BEGIN
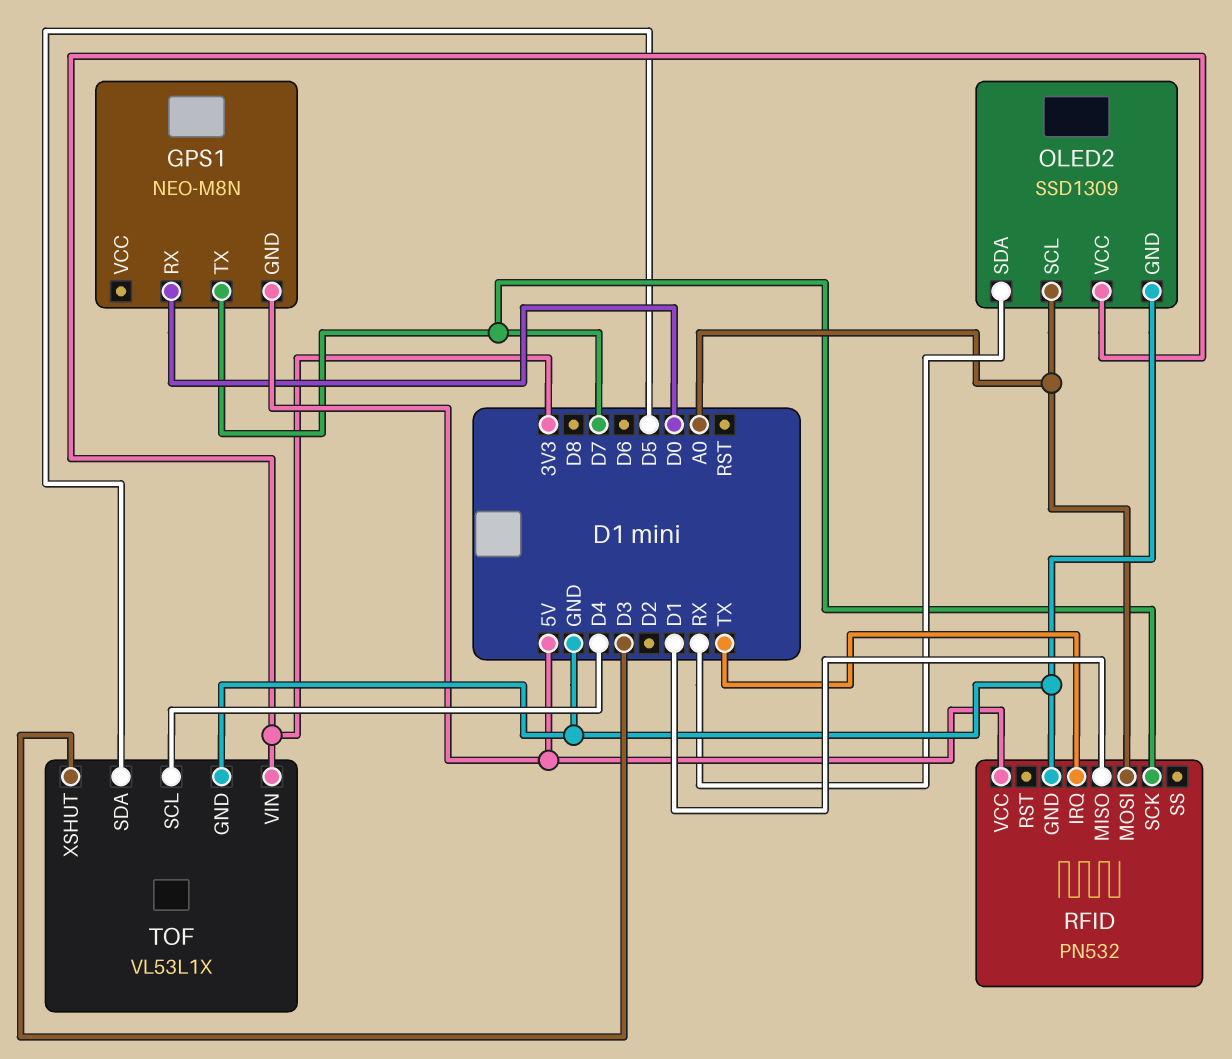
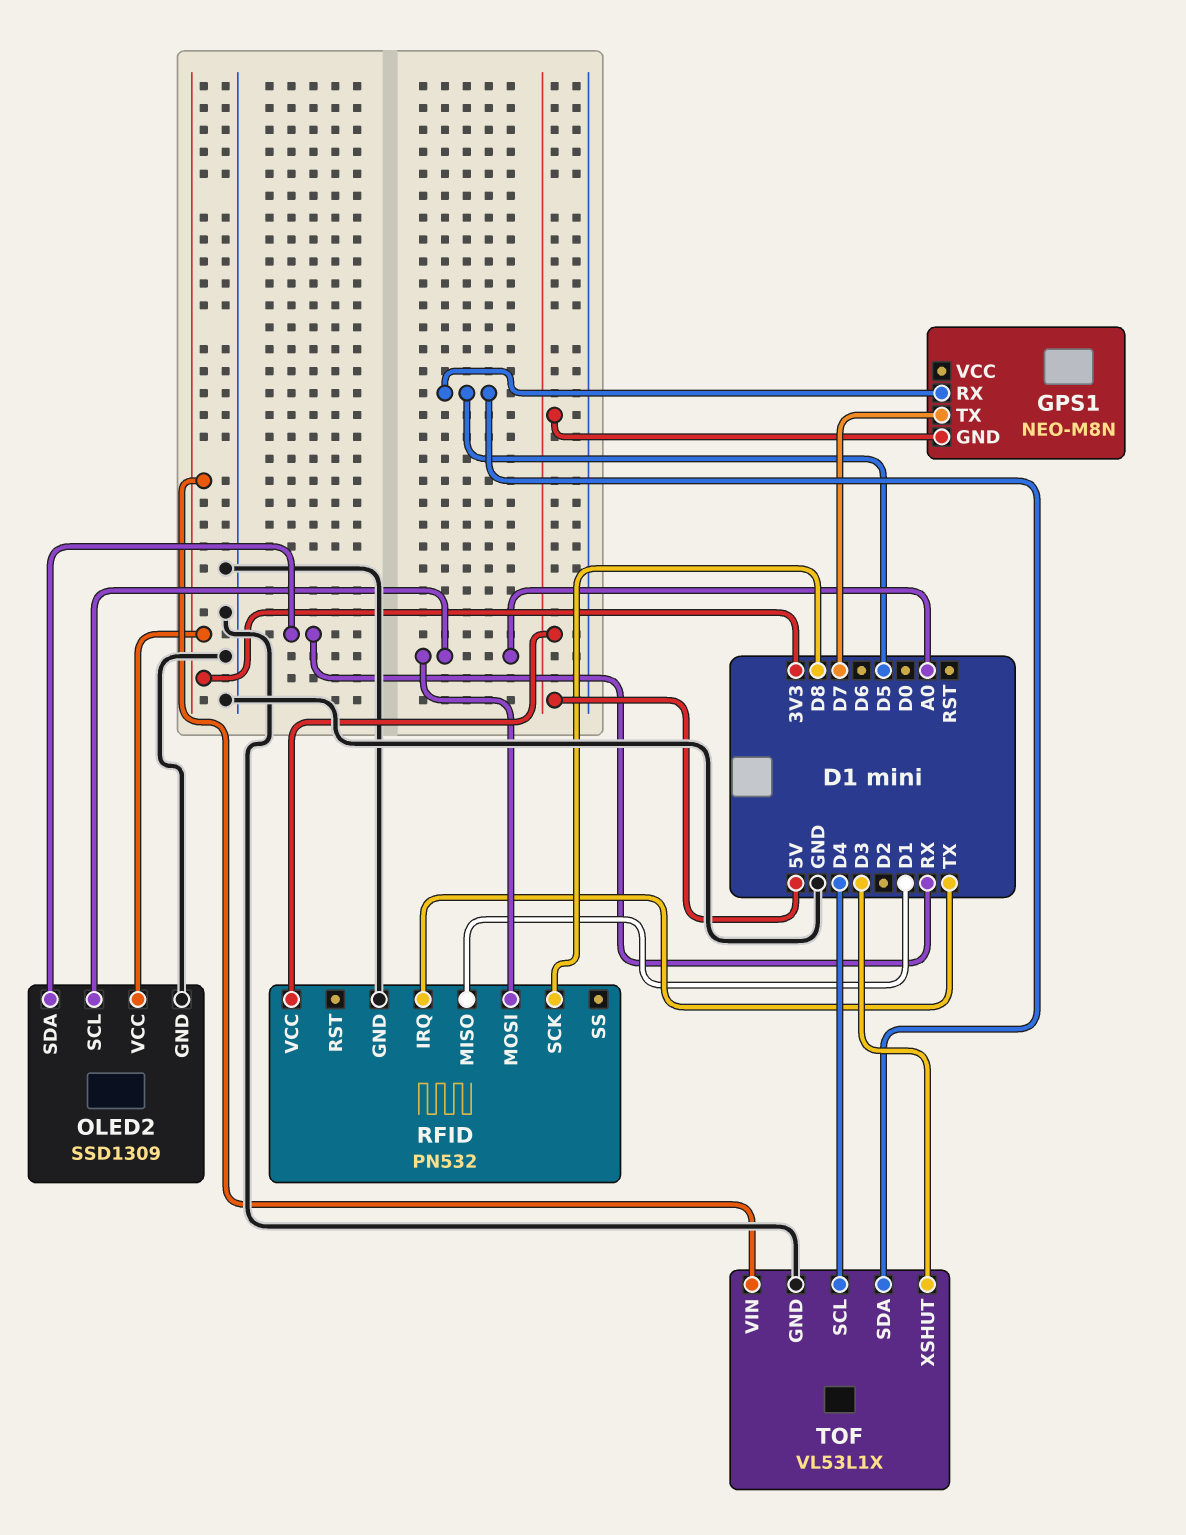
GPS1 pin RX: D0 -> D5
RFID pin SCK: D7 -> D8

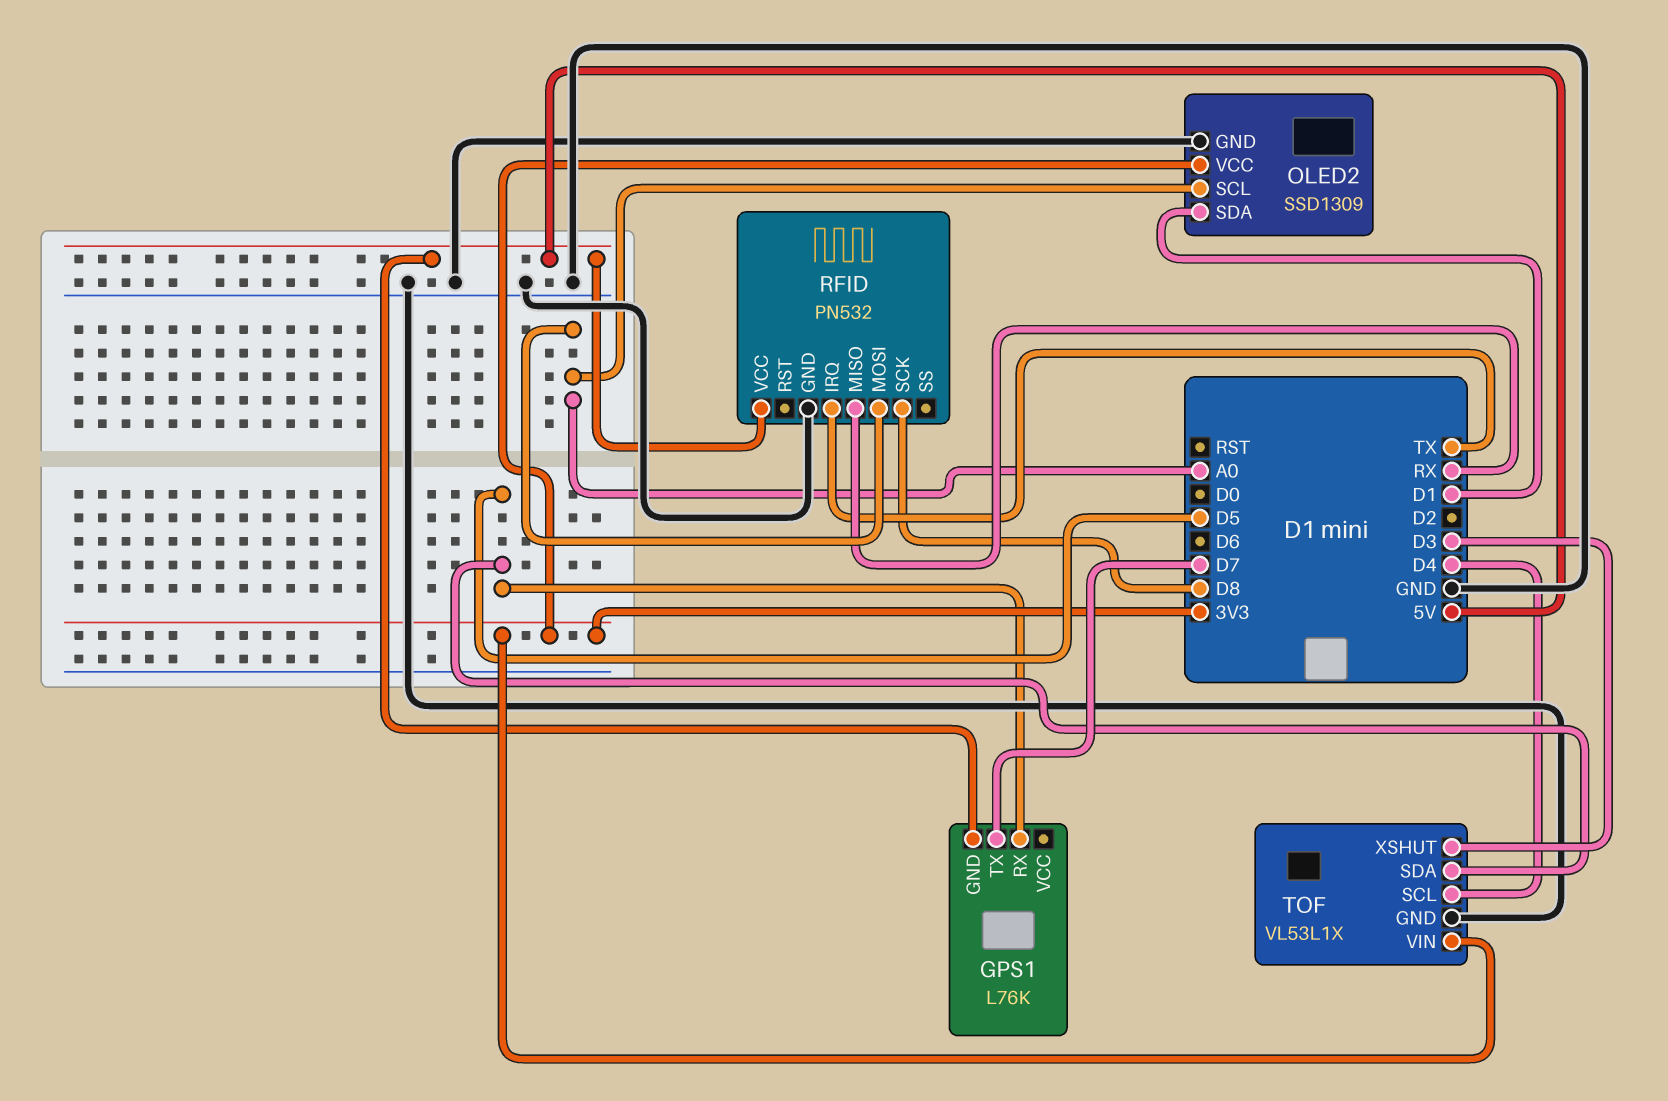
GPS1: NEO-M8N -> L76K
OLED2 pin SDA: RX -> D1
RFID pin MISO: D1 -> RX

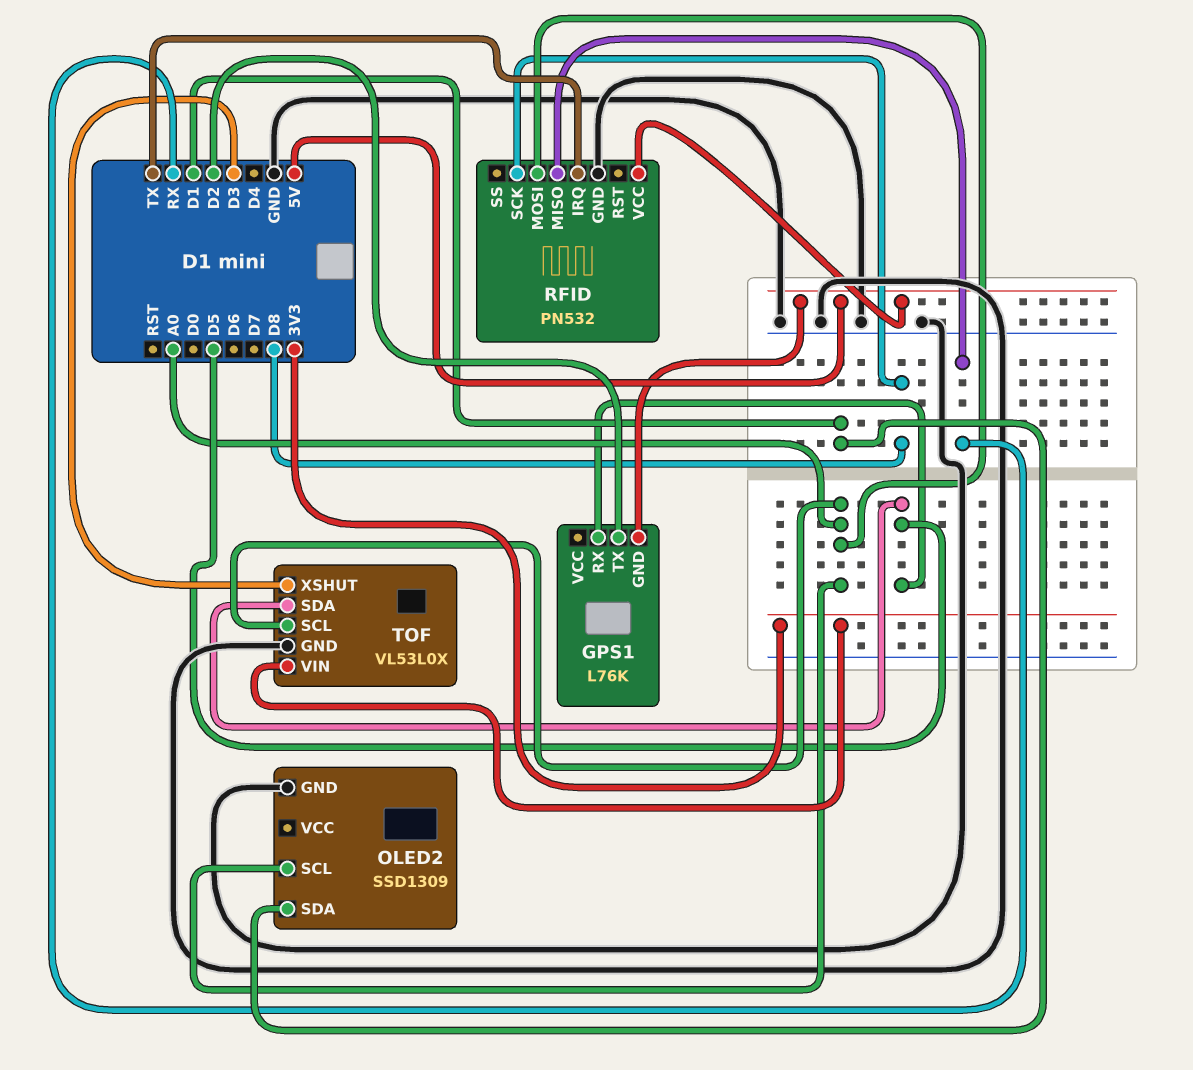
GPS1 pin TX: D7 -> D2
OLED2 pin VCC: 3V3 -> none
TOF: VL53L1X -> VL53L0X
TOF pin SCL: D4 -> A0

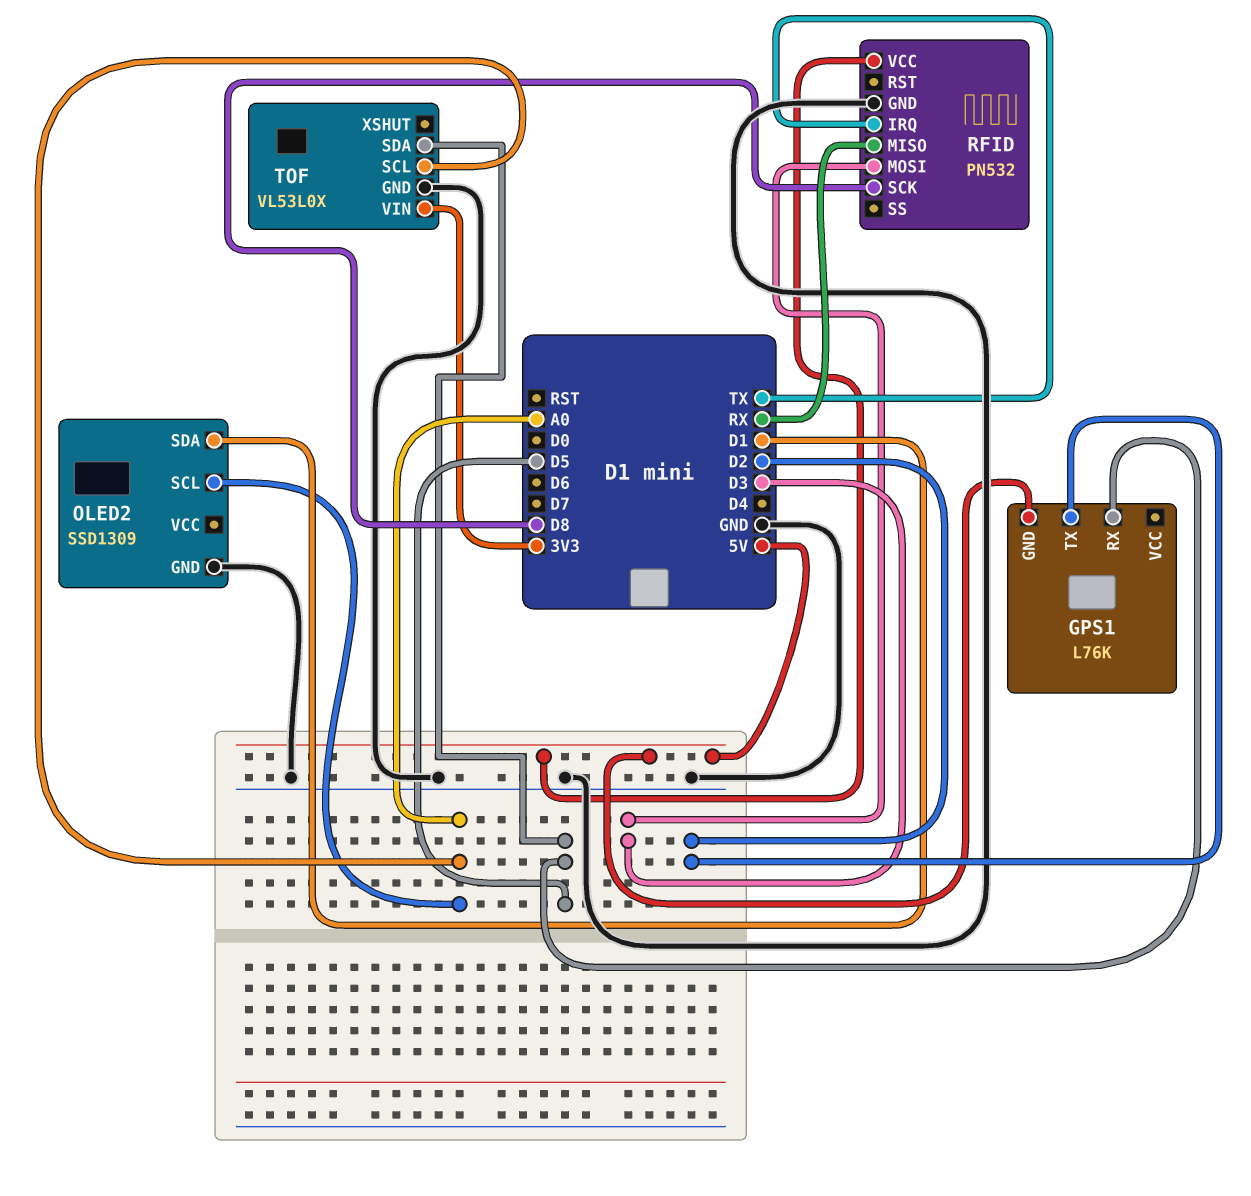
RFID pin MOSI: A0 -> D3
TOF pin XSHUT: D3 -> none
END
■ What you have to do ■
The lines to reproduce run from the line containing "TOF pin SCL: D4 -> A0" through the last line of the records above, both included. Copy them exactly and drop the pictures.

■ Answer section ■
TOF pin SCL: D4 -> A0

RFID pin MOSI: A0 -> D3
TOF pin XSHUT: D3 -> none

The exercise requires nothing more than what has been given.